What to do> In the copy, leave out the pictures and repeat all records exactly.

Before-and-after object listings
________________________
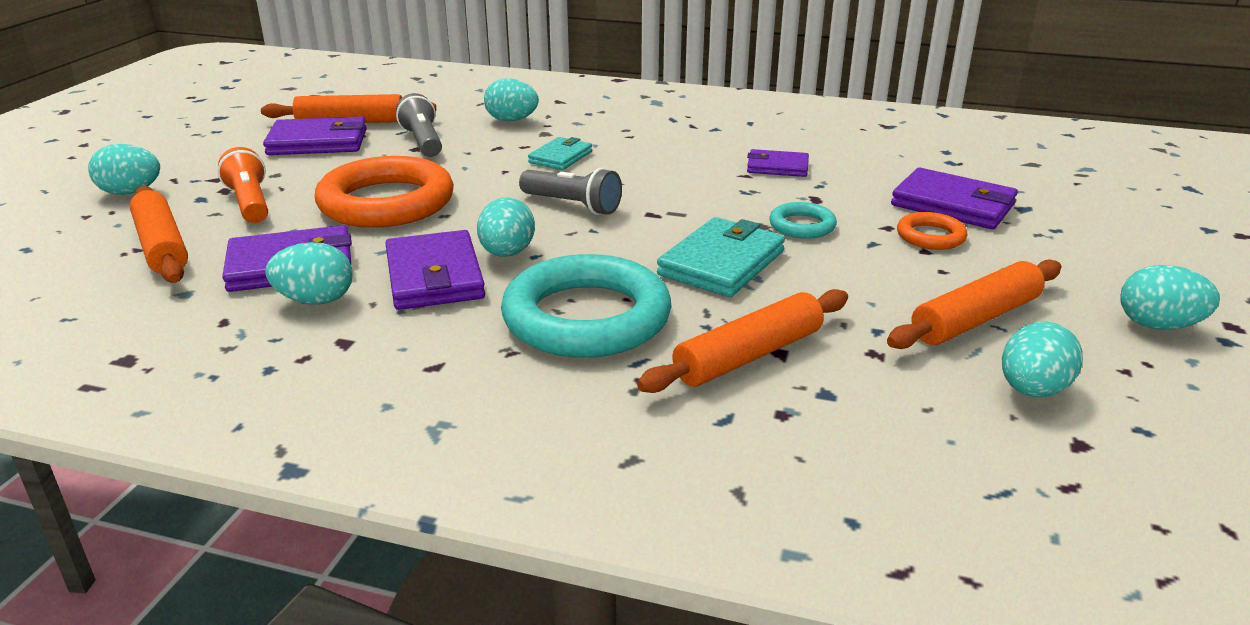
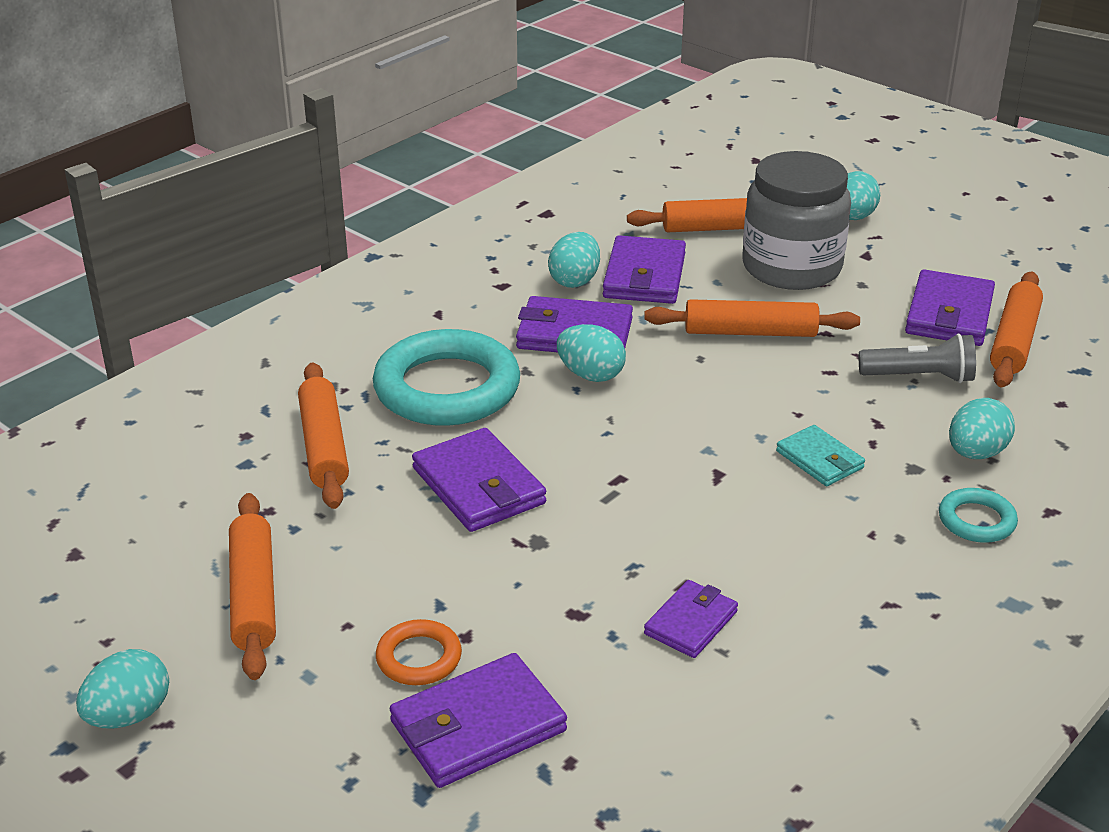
camera: 115 degrees right, 5 degrees up
(250, 203) = (791, 267): orange flashlight -> grey jar
(386, 202) = (750, 332): orange ring -> orange rolling pin
(572, 205) = (673, 434): grey flashlight -> none
(721, 263) = (479, 486): turquoise wallet -> purple wallet
(802, 226) = (516, 571): turquoise ring -> turquoise ring (976, 520)
(1032, 390) = (143, 568): turquoise egg -> none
________________________
Your solution>
camera: 115 degrees right, 5 degrees up
(250, 203) = (791, 267): orange flashlight -> grey jar
(386, 202) = (750, 332): orange ring -> orange rolling pin
(572, 205) = (673, 434): grey flashlight -> none
(721, 263) = (479, 486): turquoise wallet -> purple wallet
(802, 226) = (516, 571): turquoise ring -> turquoise ring (976, 520)
(1032, 390) = (143, 568): turquoise egg -> none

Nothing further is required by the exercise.